With the pictures left out, print exactly the lines below that run from the one containing "brown circle: (15, 154) -> (11, 106), moved" through the one containing "cyan square: (76, 99) -> (52, 77), moved".

Extracted information |
..........

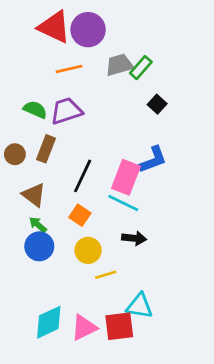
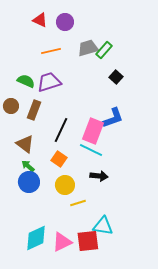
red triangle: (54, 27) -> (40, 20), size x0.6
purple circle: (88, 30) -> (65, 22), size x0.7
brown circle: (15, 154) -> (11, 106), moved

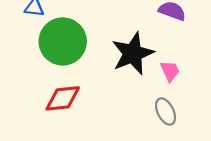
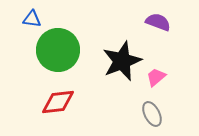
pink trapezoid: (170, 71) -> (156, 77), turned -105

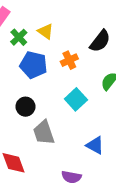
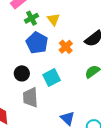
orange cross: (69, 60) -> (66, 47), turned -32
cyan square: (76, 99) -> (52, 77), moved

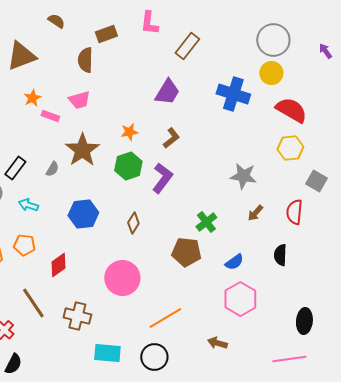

..........

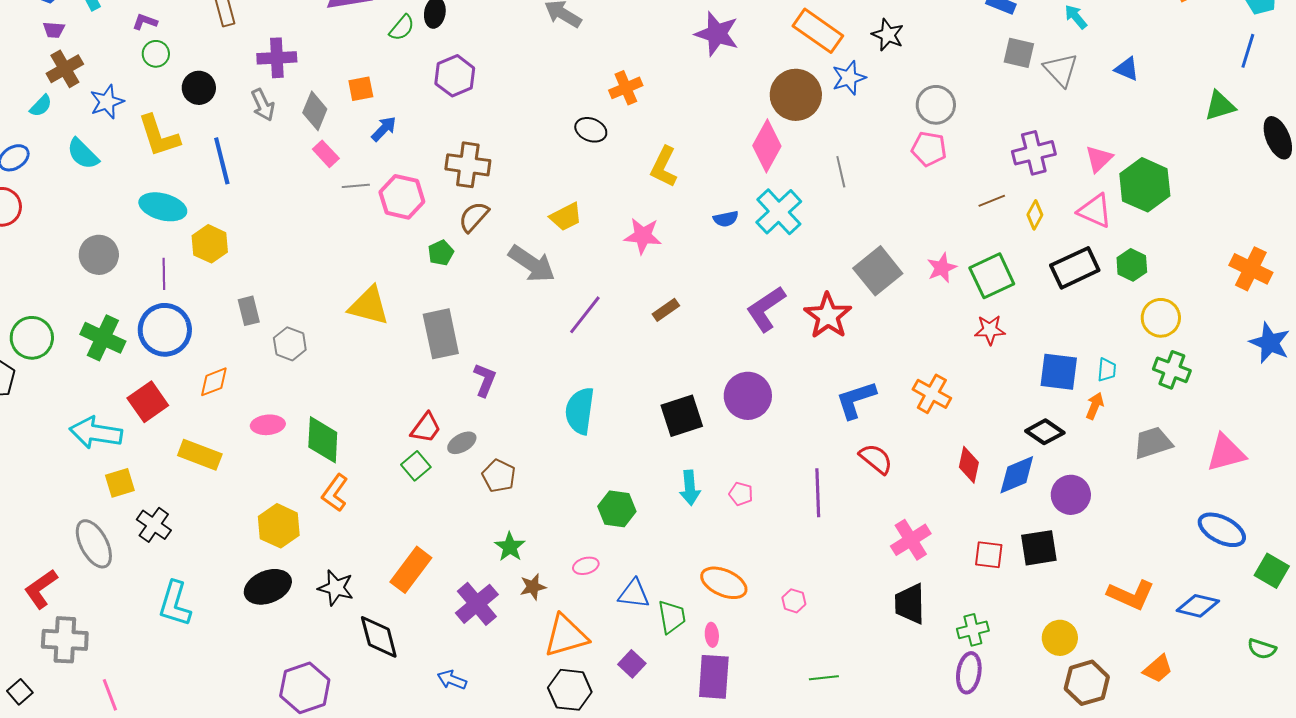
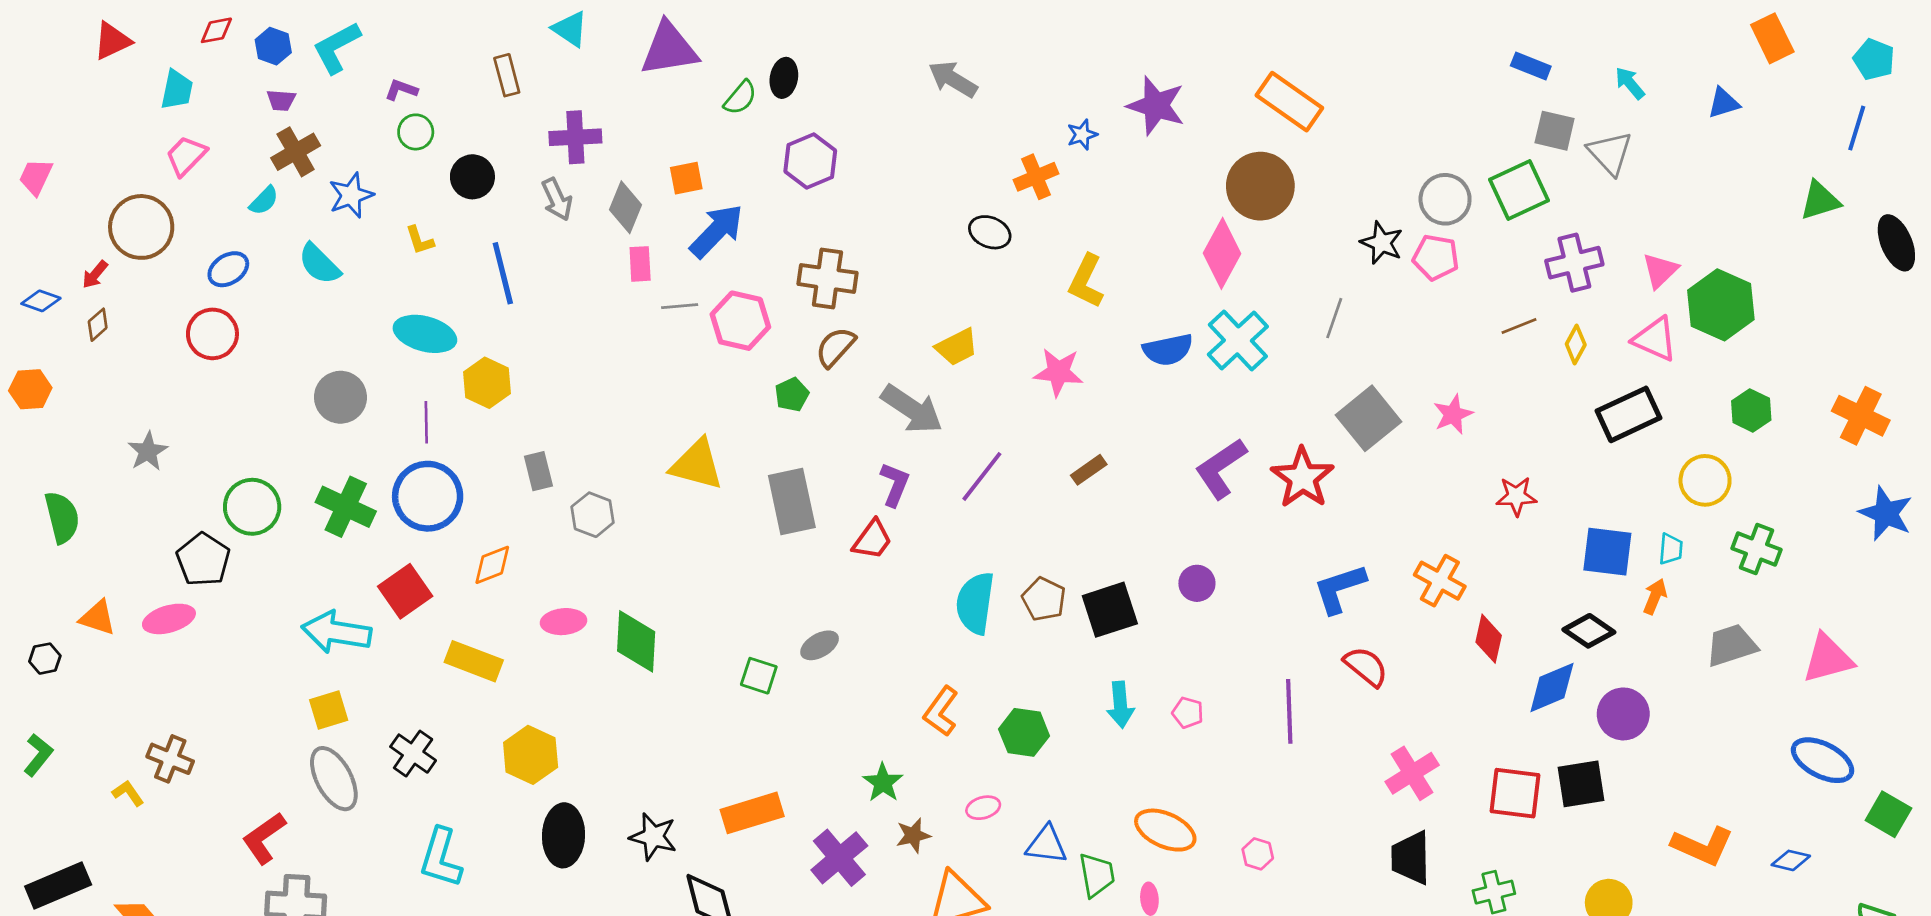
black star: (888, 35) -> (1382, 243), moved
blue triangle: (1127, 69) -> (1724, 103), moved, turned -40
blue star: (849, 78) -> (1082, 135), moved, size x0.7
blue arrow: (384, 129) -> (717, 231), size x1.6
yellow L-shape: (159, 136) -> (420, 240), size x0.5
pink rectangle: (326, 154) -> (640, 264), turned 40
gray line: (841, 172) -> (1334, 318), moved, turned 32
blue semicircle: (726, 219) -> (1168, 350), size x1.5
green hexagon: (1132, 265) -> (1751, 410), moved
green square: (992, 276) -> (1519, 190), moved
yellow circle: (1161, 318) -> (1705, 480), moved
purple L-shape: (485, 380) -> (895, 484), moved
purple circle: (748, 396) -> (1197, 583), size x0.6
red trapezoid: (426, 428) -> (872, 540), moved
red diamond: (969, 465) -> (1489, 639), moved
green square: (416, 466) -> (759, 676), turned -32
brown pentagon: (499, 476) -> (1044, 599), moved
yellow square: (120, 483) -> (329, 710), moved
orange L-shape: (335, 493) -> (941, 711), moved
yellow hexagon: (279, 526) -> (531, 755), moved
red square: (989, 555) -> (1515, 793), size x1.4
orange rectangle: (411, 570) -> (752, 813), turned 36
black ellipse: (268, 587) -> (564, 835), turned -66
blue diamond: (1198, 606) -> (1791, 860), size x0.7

..........

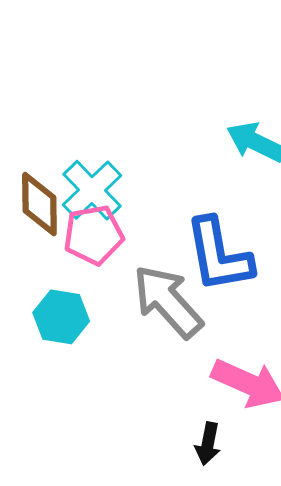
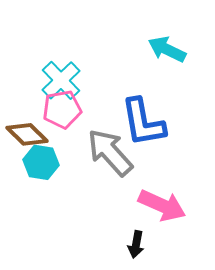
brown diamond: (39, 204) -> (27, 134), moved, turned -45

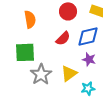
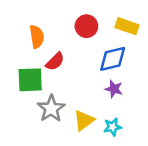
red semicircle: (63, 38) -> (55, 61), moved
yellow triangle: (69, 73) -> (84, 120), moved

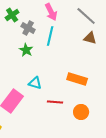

..........

Task result |
brown circle: (15, 154) -> (11, 106), moved

pink trapezoid: (170, 71) -> (156, 77), turned -105

orange cross: (69, 60) -> (66, 47), turned -32
cyan square: (76, 99) -> (52, 77), moved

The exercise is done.